[Collected data]
════════════════
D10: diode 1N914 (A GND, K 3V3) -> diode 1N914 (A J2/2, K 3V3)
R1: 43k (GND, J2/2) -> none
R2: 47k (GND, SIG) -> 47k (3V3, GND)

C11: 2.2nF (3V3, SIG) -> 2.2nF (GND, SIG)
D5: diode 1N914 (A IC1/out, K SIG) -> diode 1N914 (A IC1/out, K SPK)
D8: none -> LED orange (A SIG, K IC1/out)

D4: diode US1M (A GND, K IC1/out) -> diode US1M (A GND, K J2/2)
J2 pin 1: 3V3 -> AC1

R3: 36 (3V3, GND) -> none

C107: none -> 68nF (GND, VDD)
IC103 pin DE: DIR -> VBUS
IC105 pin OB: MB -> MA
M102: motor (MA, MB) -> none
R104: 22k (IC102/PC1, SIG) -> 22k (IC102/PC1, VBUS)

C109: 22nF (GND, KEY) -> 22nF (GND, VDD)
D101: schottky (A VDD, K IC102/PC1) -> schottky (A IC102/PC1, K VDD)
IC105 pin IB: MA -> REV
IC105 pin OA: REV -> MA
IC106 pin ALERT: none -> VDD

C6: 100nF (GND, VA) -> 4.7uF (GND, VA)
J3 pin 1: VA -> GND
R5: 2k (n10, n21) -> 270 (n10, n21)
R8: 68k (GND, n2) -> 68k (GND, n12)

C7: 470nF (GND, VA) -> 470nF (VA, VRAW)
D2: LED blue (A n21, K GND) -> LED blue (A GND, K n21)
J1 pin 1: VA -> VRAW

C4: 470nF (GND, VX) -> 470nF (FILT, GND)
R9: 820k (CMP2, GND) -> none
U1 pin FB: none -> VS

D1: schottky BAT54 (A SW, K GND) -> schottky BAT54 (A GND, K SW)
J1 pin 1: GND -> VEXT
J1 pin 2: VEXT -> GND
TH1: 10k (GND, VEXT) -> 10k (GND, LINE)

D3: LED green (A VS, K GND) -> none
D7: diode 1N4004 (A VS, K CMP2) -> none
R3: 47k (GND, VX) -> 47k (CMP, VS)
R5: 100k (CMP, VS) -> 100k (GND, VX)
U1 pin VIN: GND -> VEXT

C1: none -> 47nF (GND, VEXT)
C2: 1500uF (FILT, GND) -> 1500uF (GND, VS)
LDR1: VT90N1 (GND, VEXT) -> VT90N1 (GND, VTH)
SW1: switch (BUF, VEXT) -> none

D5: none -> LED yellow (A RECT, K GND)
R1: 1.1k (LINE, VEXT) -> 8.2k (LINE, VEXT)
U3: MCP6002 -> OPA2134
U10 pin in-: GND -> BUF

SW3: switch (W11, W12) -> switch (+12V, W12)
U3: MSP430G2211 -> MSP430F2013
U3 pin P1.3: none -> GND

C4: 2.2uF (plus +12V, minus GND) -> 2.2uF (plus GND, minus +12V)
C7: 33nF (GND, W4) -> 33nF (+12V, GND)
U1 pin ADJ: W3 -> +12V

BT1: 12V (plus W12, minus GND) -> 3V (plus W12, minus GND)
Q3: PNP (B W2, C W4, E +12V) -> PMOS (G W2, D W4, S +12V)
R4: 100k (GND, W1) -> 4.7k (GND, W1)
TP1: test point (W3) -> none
════════════════
→ **Work instructions**
Starting with the line with "IC103 pin DE: DIR -> VBUS" above and going on through the line with "C6: 100nF (GND, VA) -> 4.7uF (GND, VA)", transcribe every line exactly, both ends included, and add nothing.

→ **Solution for this task**
IC103 pin DE: DIR -> VBUS
IC105 pin OB: MB -> MA
M102: motor (MA, MB) -> none
R104: 22k (IC102/PC1, SIG) -> 22k (IC102/PC1, VBUS)

C109: 22nF (GND, KEY) -> 22nF (GND, VDD)
D101: schottky (A VDD, K IC102/PC1) -> schottky (A IC102/PC1, K VDD)
IC105 pin IB: MA -> REV
IC105 pin OA: REV -> MA
IC106 pin ALERT: none -> VDD

C6: 100nF (GND, VA) -> 4.7uF (GND, VA)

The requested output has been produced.